Task instructions:
In the records below, find the line that contains "R111: 1.3k (VA, W21) -> 22k (VA, W21)". Retype that line and all the lines after it through the end, leaving out the pictures.
::: Records to use :::
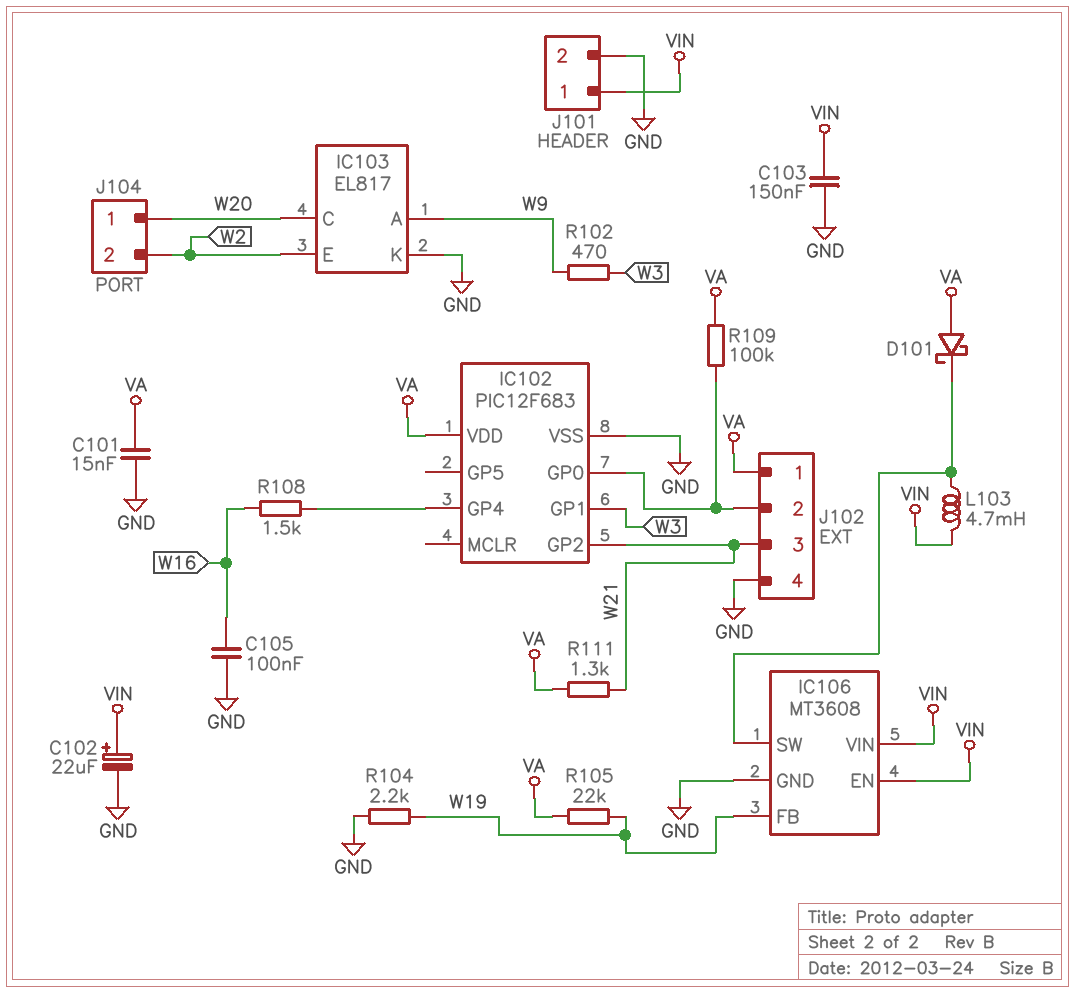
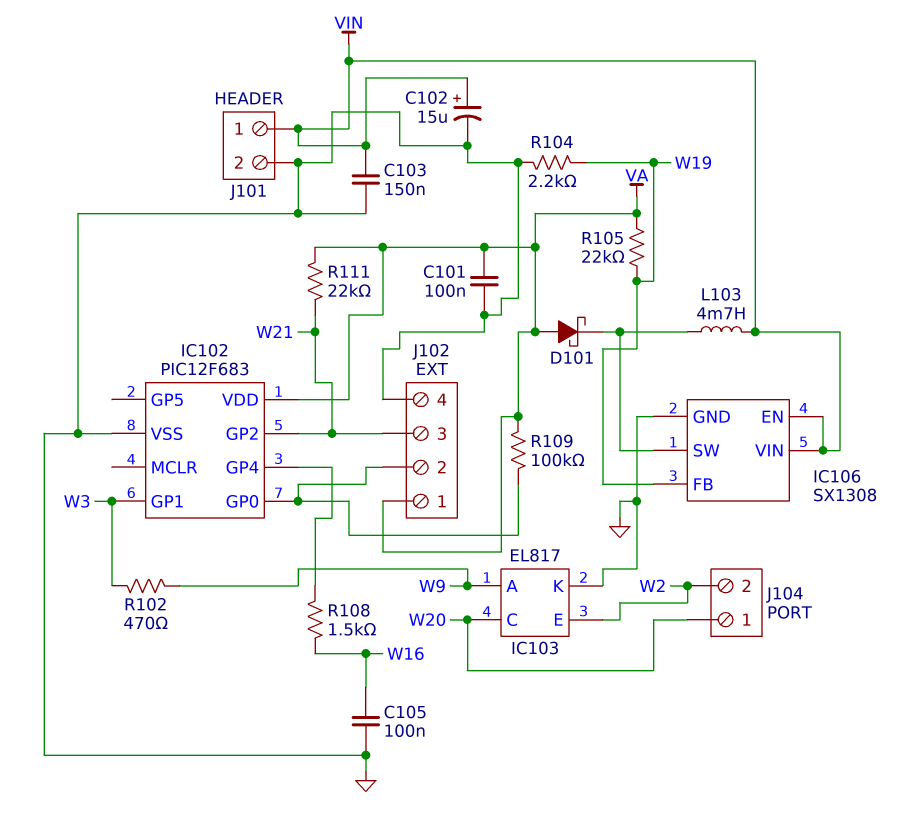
C101: 15nF (GND, VA) -> 100nF (GND, VA)
C102: 22uF (plus VIN, minus GND) -> 15uF (plus VIN, minus GND)
IC106: MT3608 -> SX1308
R111: 1.3k (VA, W21) -> 22k (VA, W21)

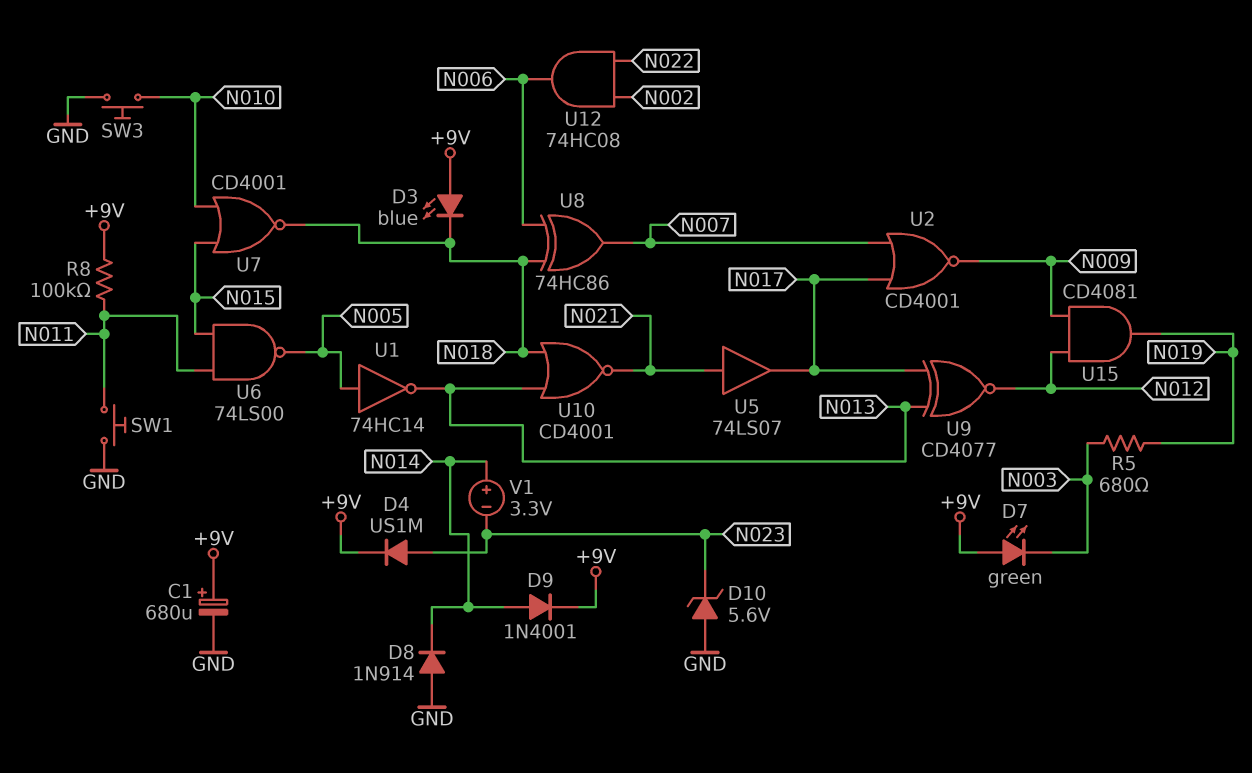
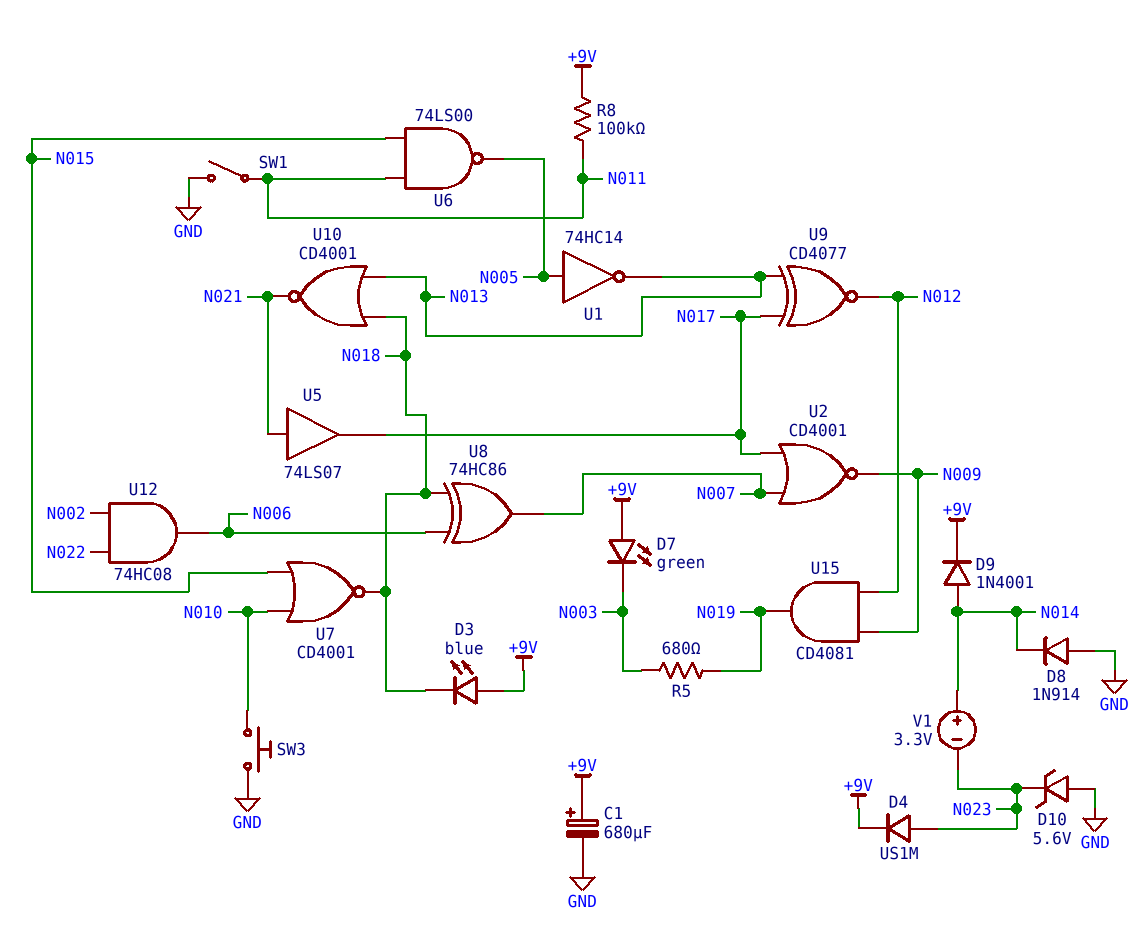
SW1: button (GND, N011) -> switch (GND, N011)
:::
Solution for this problem:
R111: 1.3k (VA, W21) -> 22k (VA, W21)

SW1: button (GND, N011) -> switch (GND, N011)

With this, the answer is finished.